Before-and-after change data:
────────────────────────────────────────
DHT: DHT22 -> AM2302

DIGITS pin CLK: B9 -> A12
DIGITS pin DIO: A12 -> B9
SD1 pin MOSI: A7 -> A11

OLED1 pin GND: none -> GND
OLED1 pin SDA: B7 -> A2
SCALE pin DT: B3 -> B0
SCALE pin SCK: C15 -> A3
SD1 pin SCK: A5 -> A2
────────────────────────────────────────
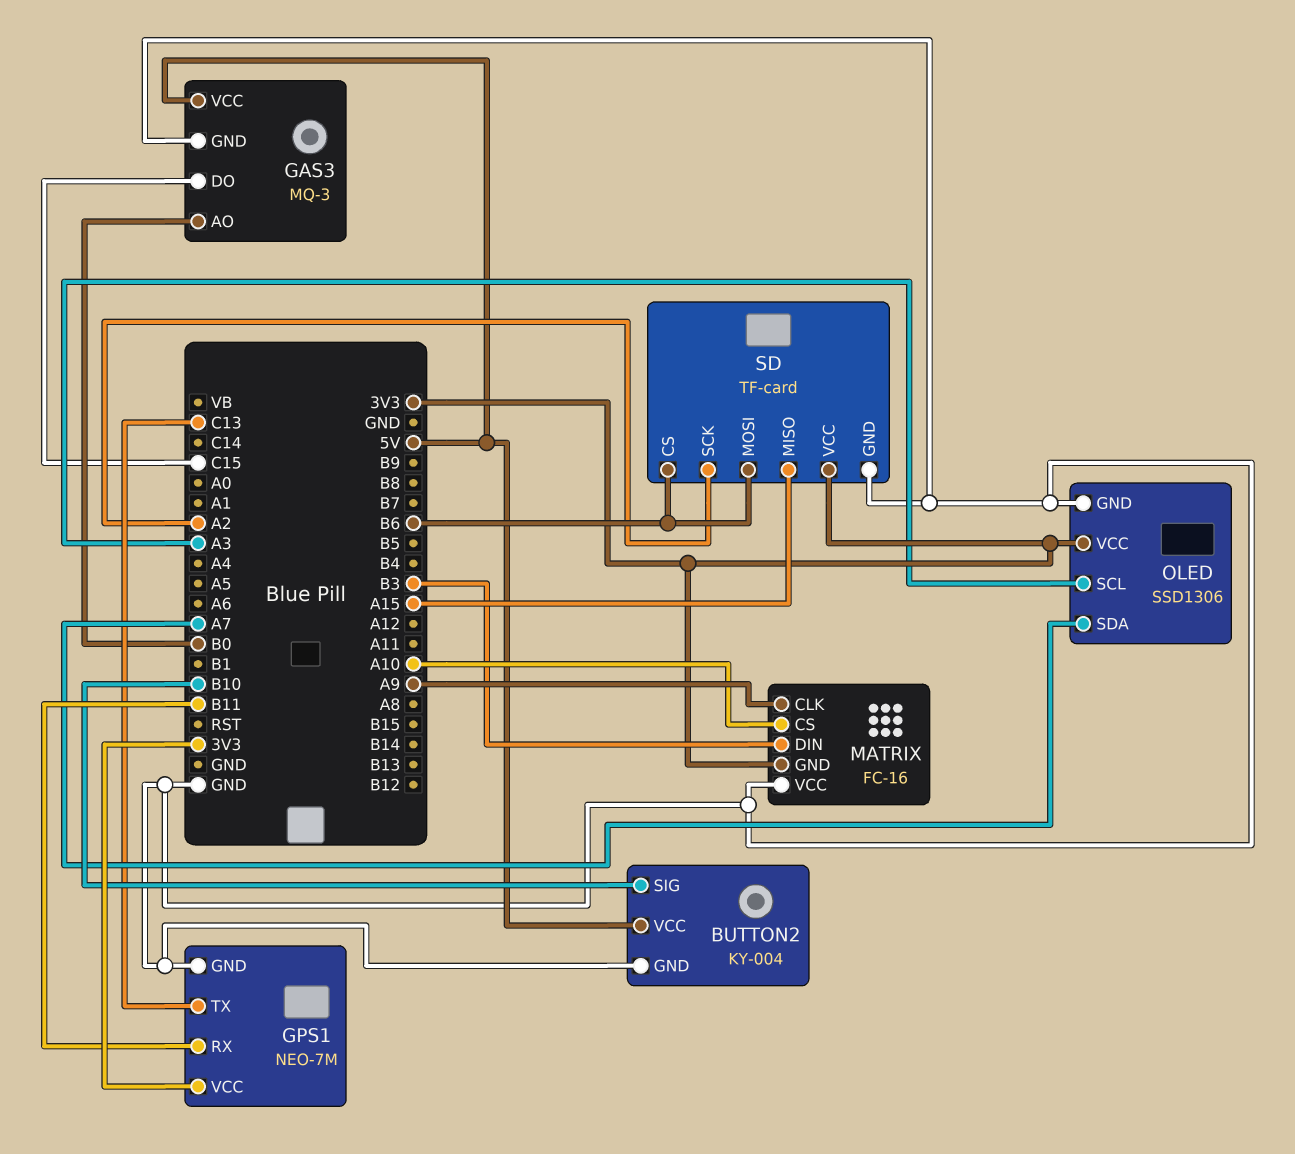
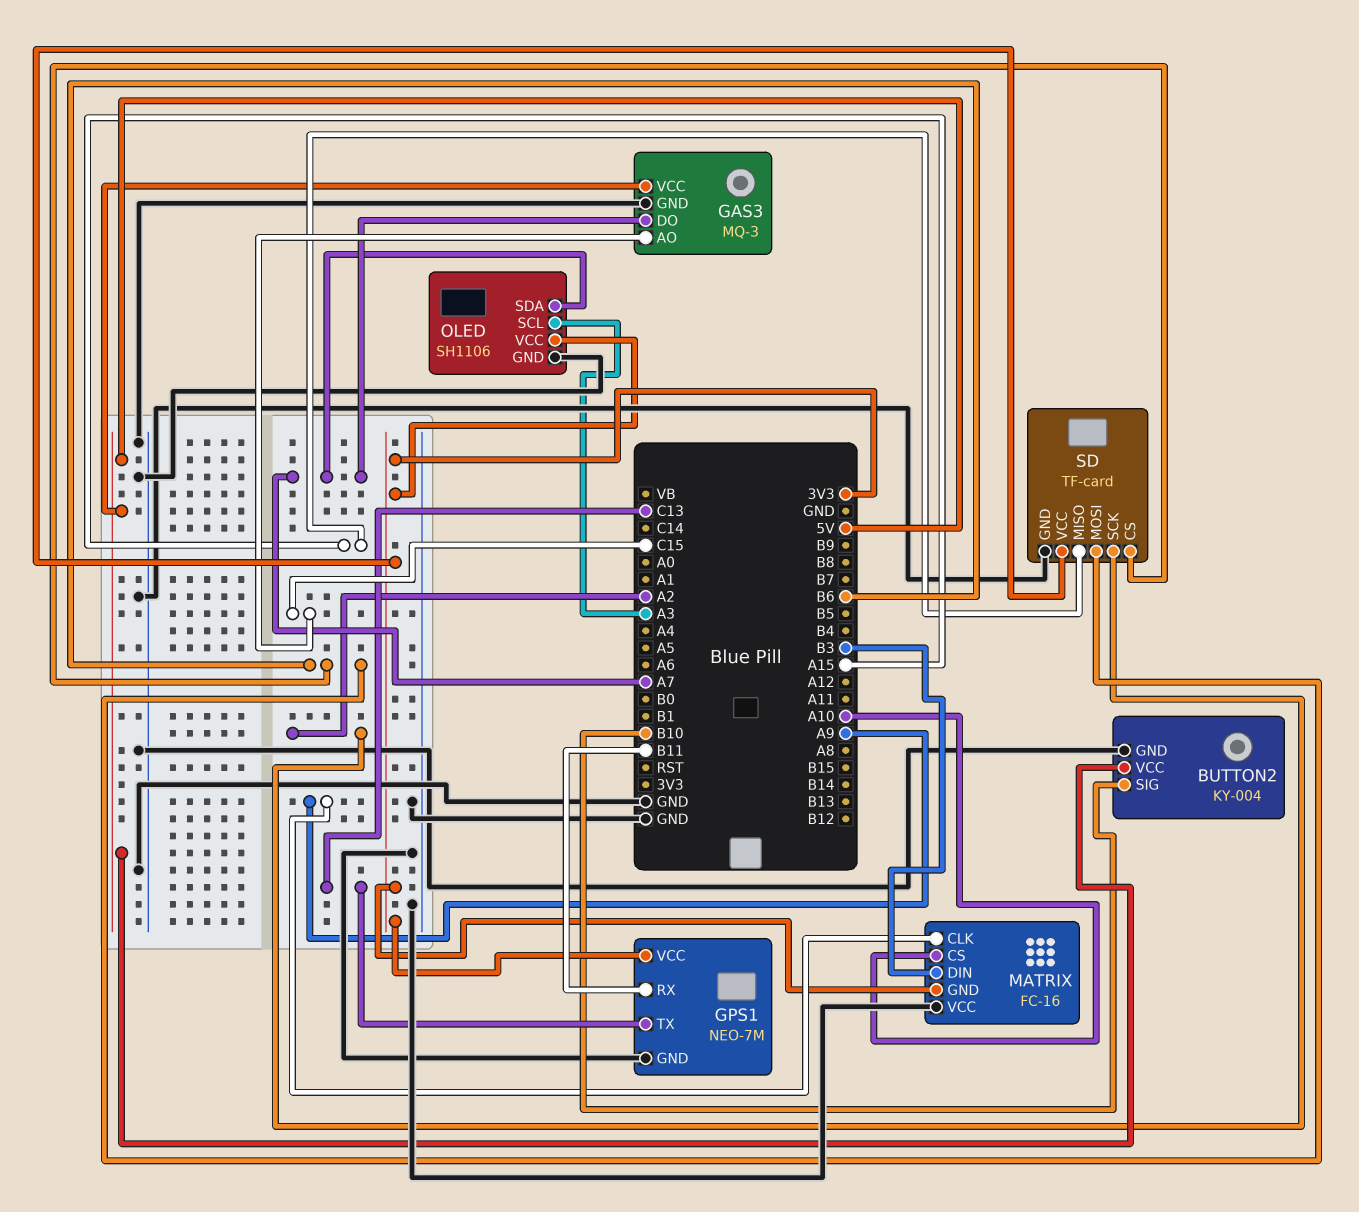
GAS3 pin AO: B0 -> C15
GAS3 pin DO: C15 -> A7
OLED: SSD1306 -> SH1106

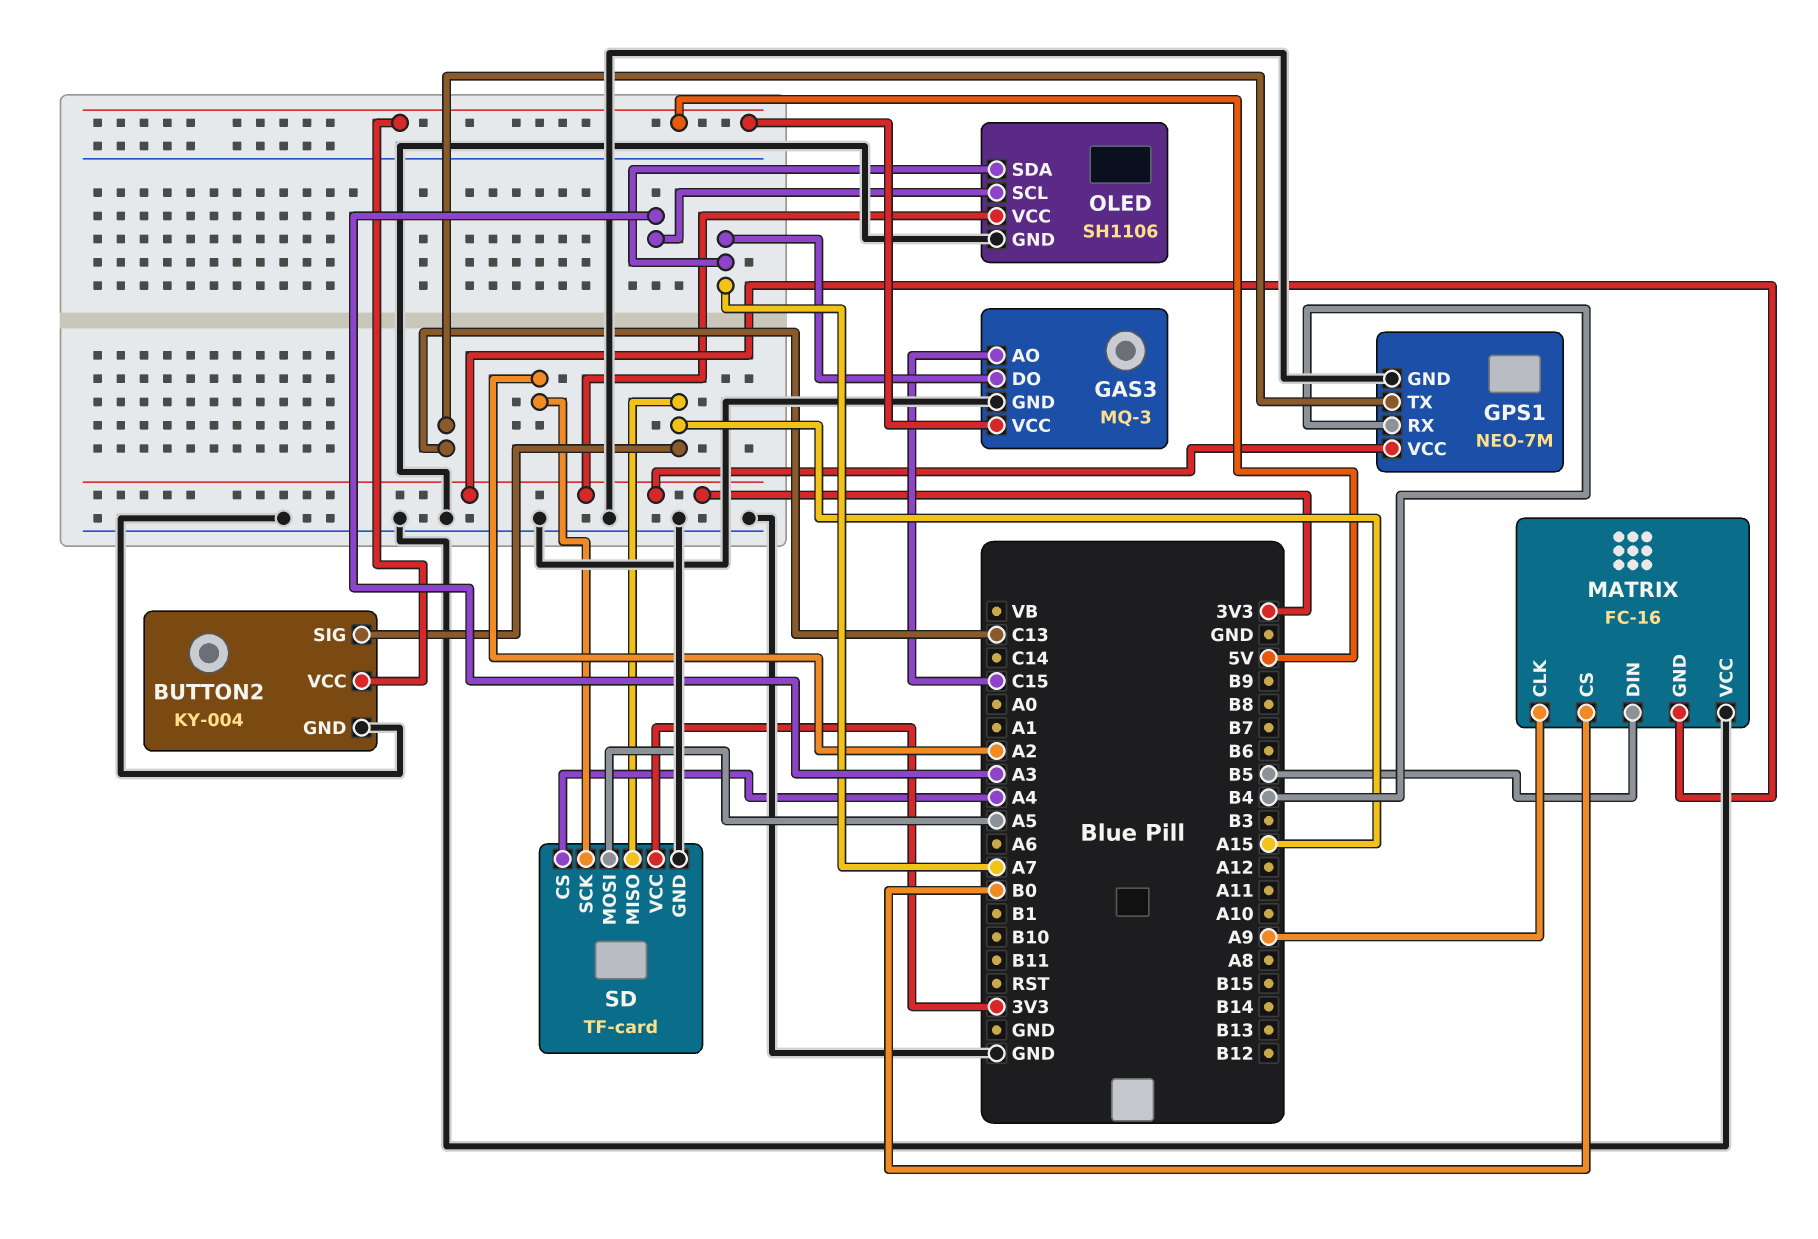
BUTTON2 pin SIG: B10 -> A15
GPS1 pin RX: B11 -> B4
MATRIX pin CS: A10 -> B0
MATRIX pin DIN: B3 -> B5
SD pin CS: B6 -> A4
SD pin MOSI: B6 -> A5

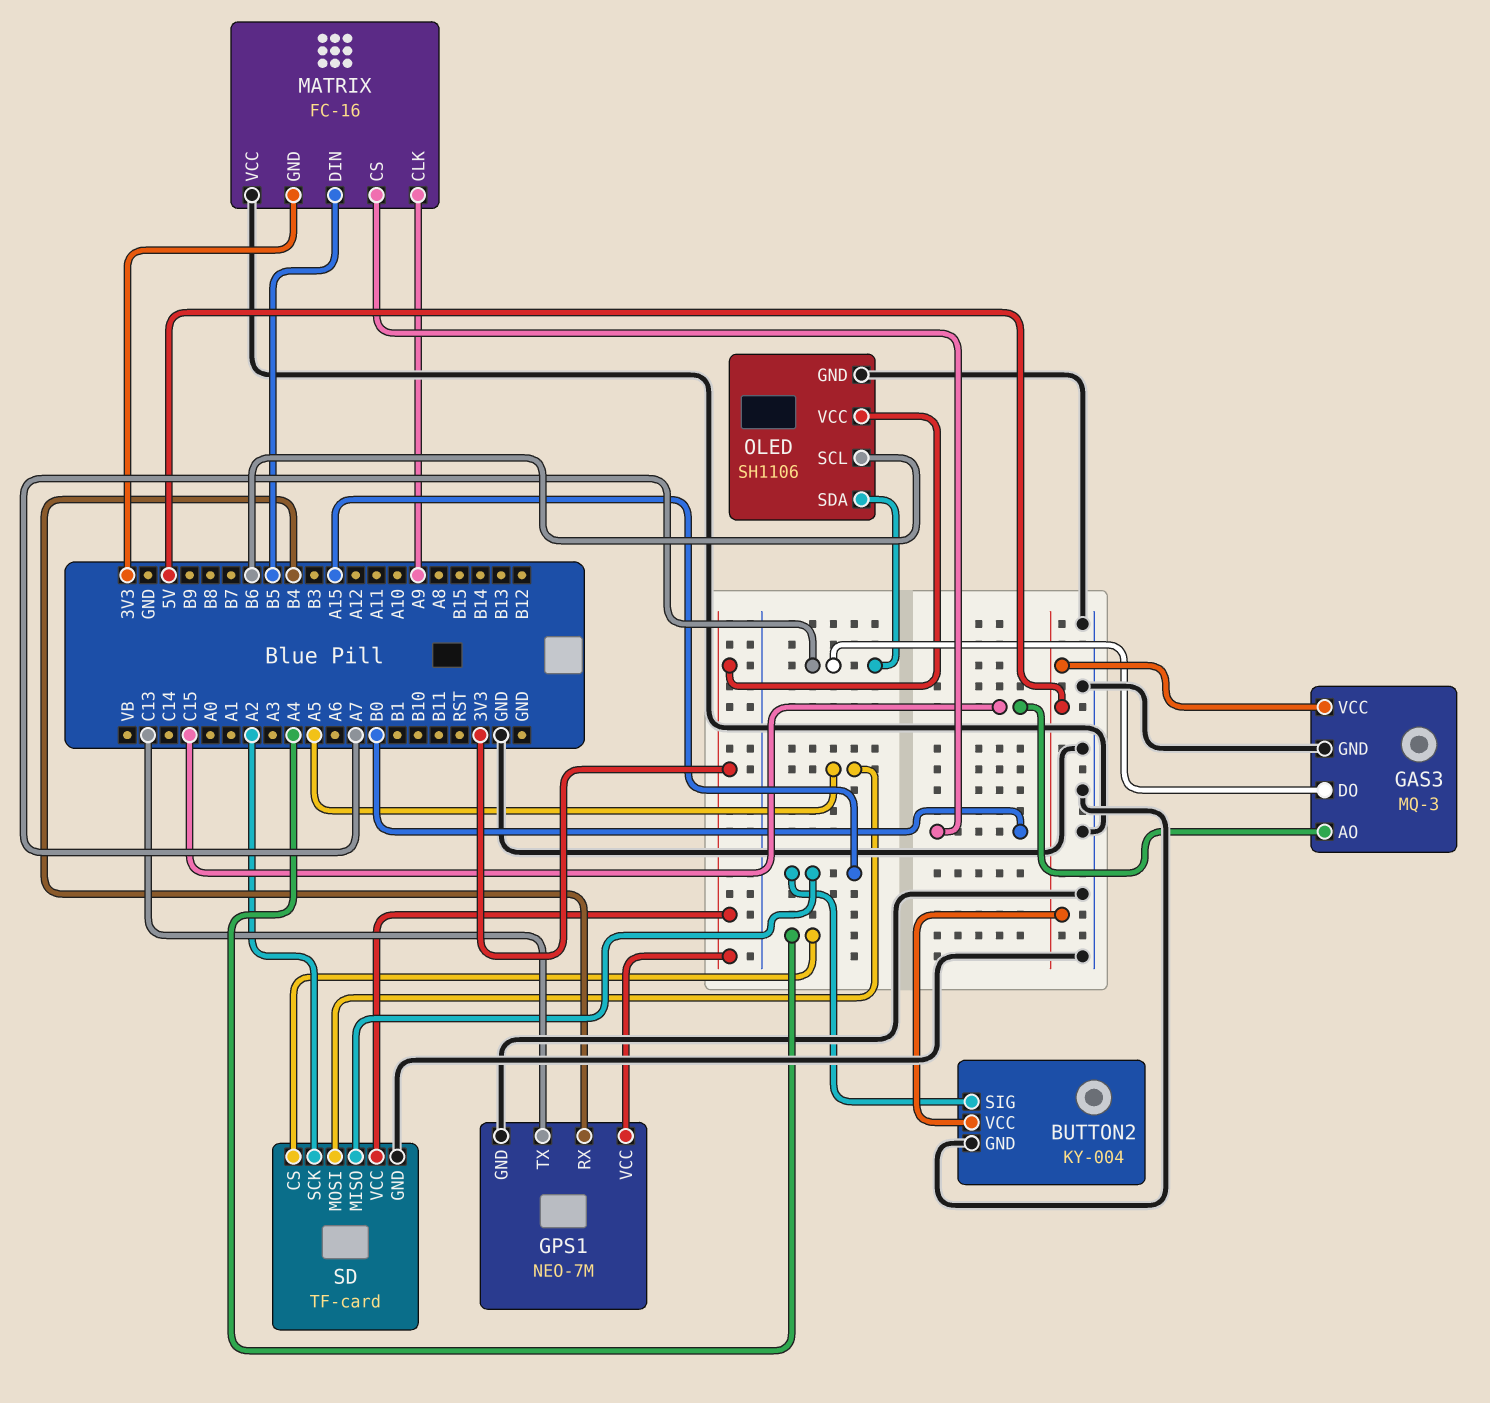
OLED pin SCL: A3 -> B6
────────────────────────────────────────
▶ WHAT TO WORK ON
Retype the entries above exactly, but only from the line containing "DHT: DHT22 -> AM2302" through the line containing "SD1 pin SCK: A5 -> A2", both included.

▶ WRITTEN SOLUTION
DHT: DHT22 -> AM2302

DIGITS pin CLK: B9 -> A12
DIGITS pin DIO: A12 -> B9
SD1 pin MOSI: A7 -> A11

OLED1 pin GND: none -> GND
OLED1 pin SDA: B7 -> A2
SCALE pin DT: B3 -> B0
SCALE pin SCK: C15 -> A3
SD1 pin SCK: A5 -> A2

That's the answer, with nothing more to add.